An image-free, verbatim transcription of the records is the expected result.
━━━━━ DATA FOR PROCESSING
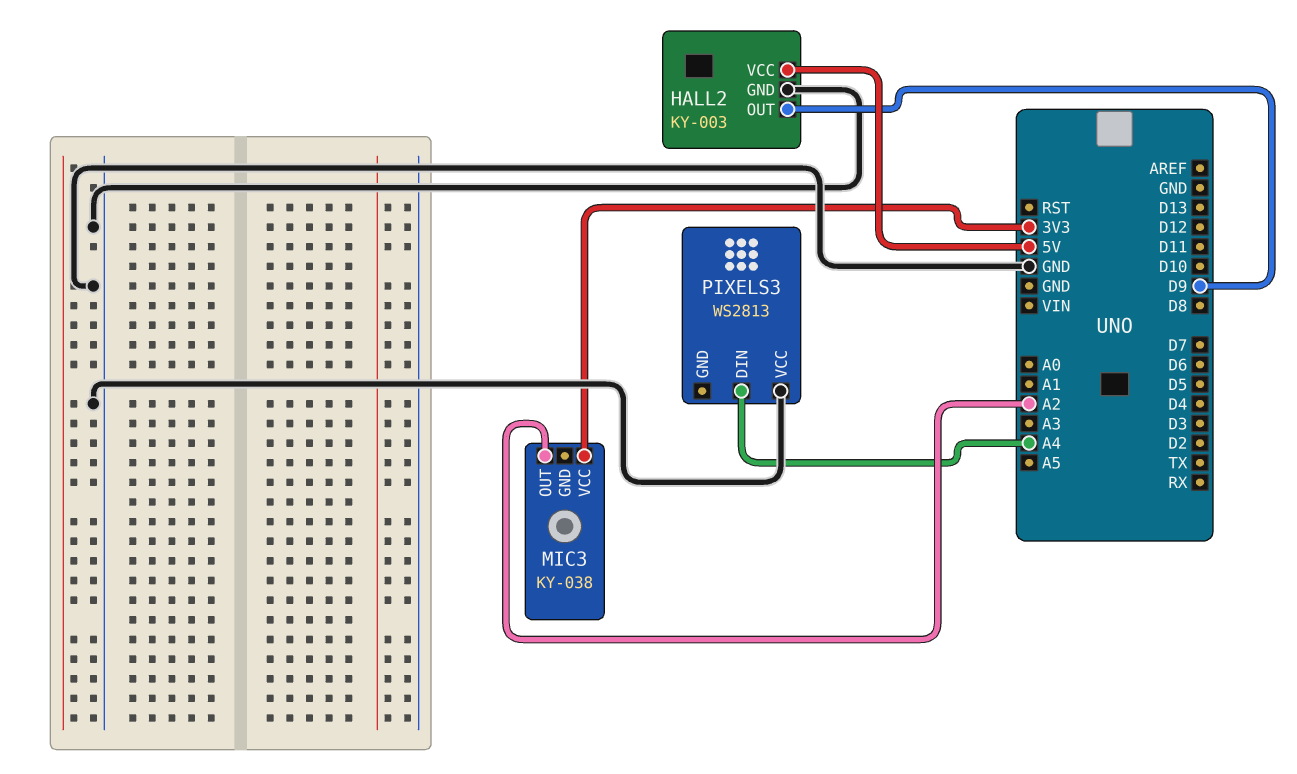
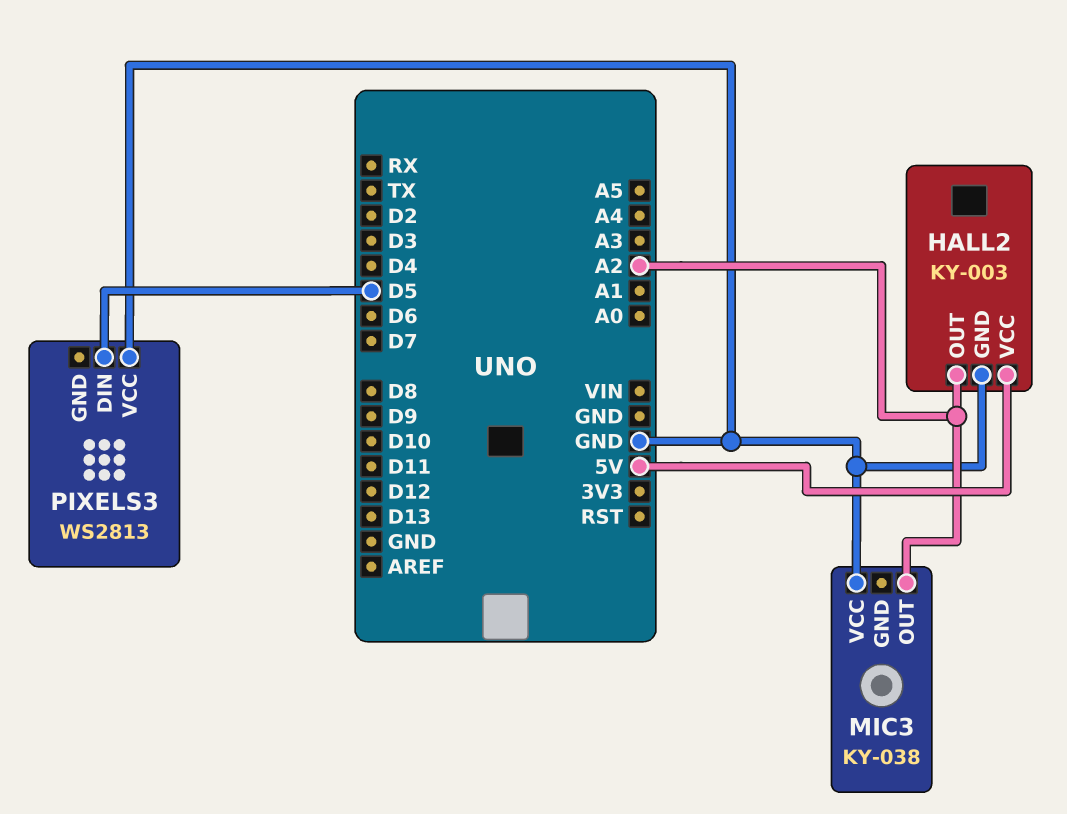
HALL2 pin OUT: D9 -> A2
MIC3 pin VCC: 3V3 -> GND
PIXELS3 pin DIN: A4 -> D5

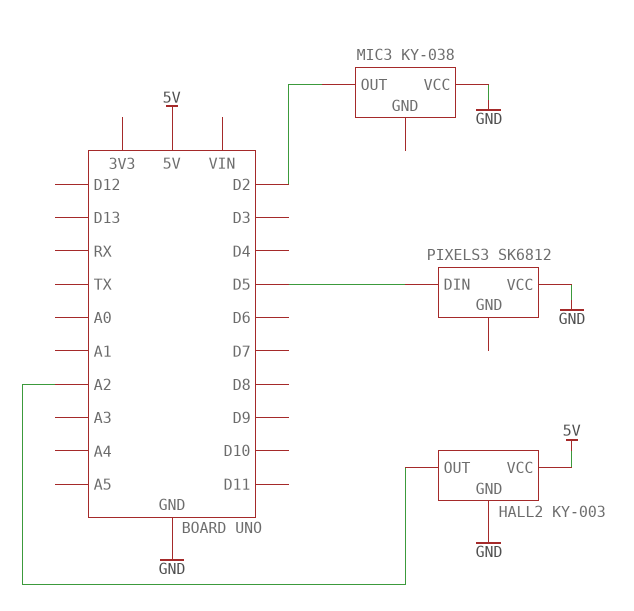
MIC3 pin OUT: A2 -> D2
PIXELS3: WS2813 -> SK6812

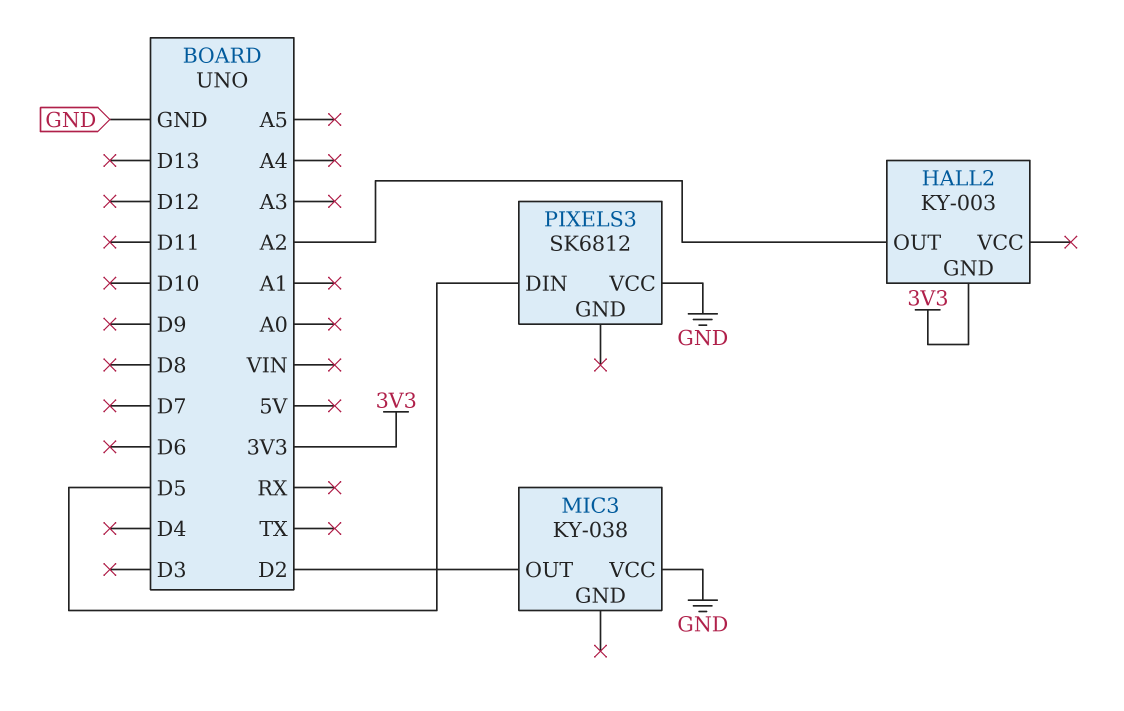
HALL2 pin GND: GND -> 3V3
HALL2 pin VCC: 5V -> none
━━━━━━━━━━
OUTPUT FOR THIS TASK:
HALL2 pin OUT: D9 -> A2
MIC3 pin VCC: 3V3 -> GND
PIXELS3 pin DIN: A4 -> D5

MIC3 pin OUT: A2 -> D2
PIXELS3: WS2813 -> SK6812

HALL2 pin GND: GND -> 3V3
HALL2 pin VCC: 5V -> none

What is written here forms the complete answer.